> WORKING DATA
──────────

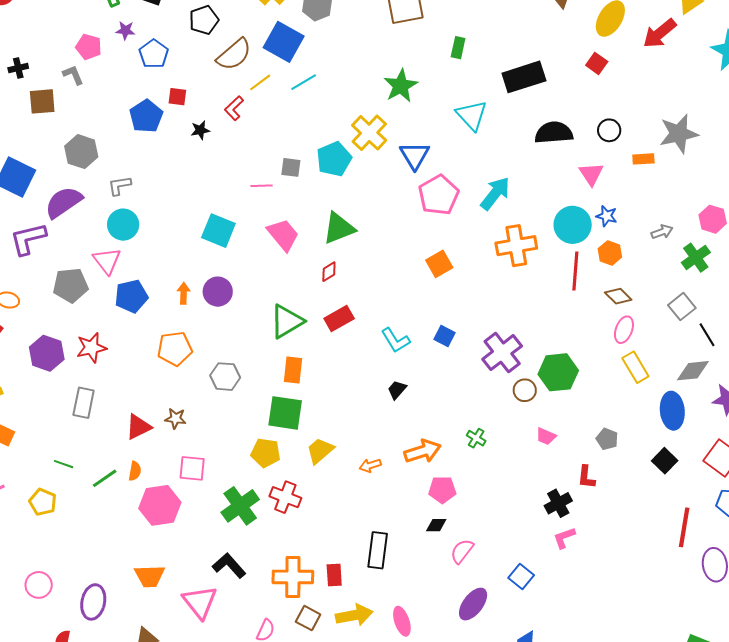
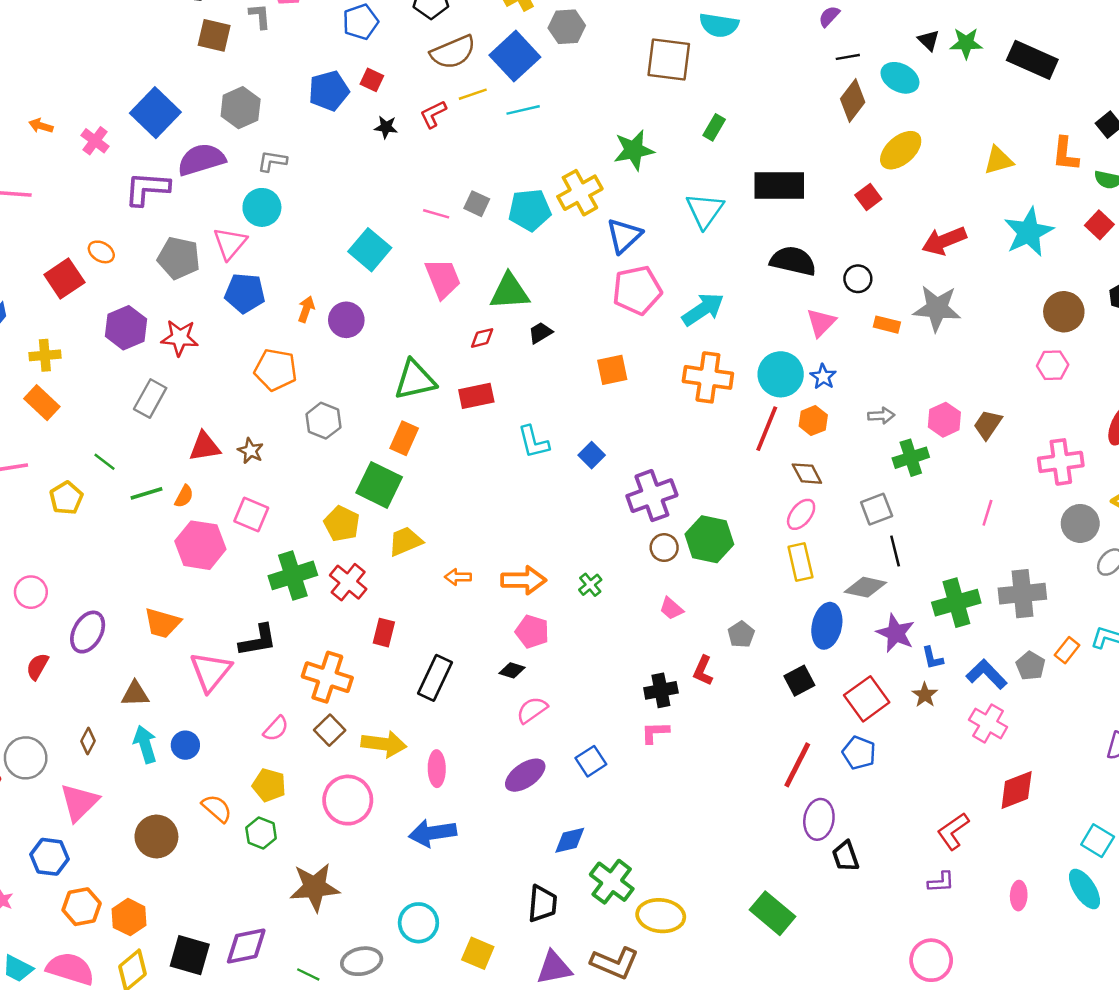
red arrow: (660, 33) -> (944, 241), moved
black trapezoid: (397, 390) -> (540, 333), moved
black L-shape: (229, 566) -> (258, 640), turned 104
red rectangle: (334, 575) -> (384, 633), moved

──────────

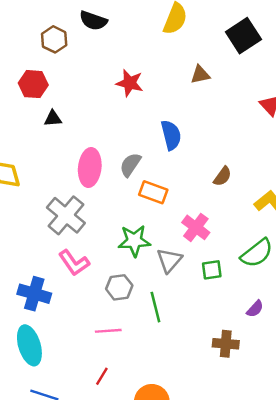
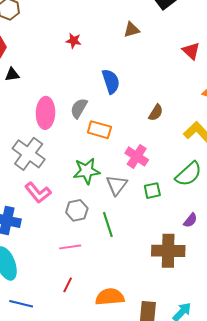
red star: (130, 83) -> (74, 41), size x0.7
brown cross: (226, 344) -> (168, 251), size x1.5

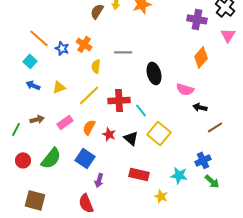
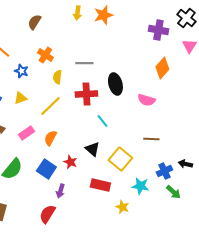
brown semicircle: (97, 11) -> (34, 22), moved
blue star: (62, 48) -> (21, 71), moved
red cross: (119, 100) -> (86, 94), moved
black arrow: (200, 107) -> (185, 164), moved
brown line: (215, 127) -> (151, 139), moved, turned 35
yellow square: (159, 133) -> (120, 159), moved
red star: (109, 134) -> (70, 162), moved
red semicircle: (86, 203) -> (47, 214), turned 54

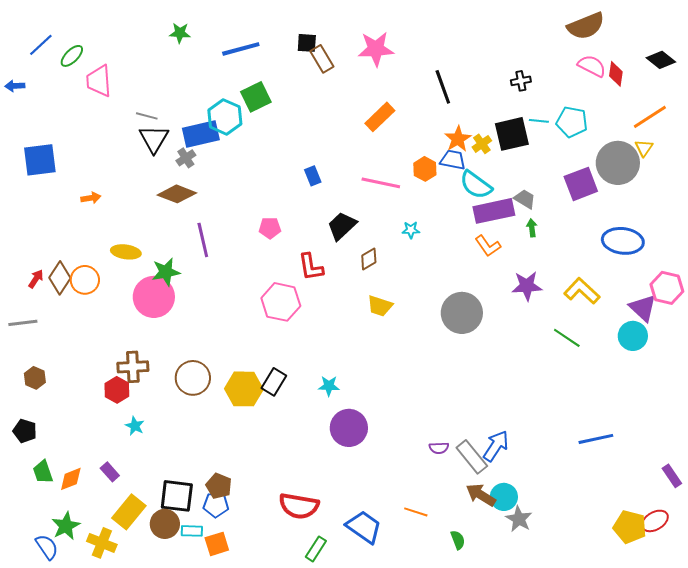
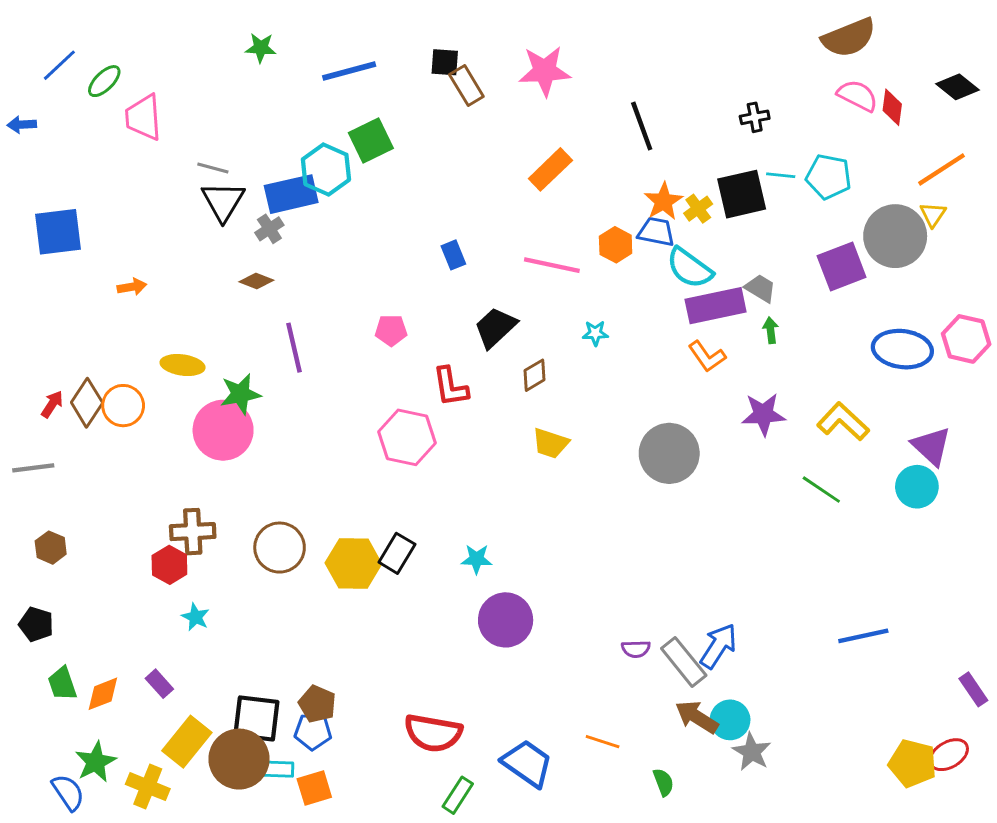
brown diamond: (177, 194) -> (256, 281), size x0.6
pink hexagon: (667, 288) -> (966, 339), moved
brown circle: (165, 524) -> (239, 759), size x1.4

──────────

> WHAT TO PRODUCE
From the records above, print exactly the lines that run from the line with "black trapezoid: (397, 390)" to the line with "red rectangle: (334, 575)", inclusive.

> RESPONSE TO THE EXERCISE
black trapezoid: (397, 390) -> (540, 333), moved
black L-shape: (229, 566) -> (258, 640), turned 104
red rectangle: (334, 575) -> (384, 633), moved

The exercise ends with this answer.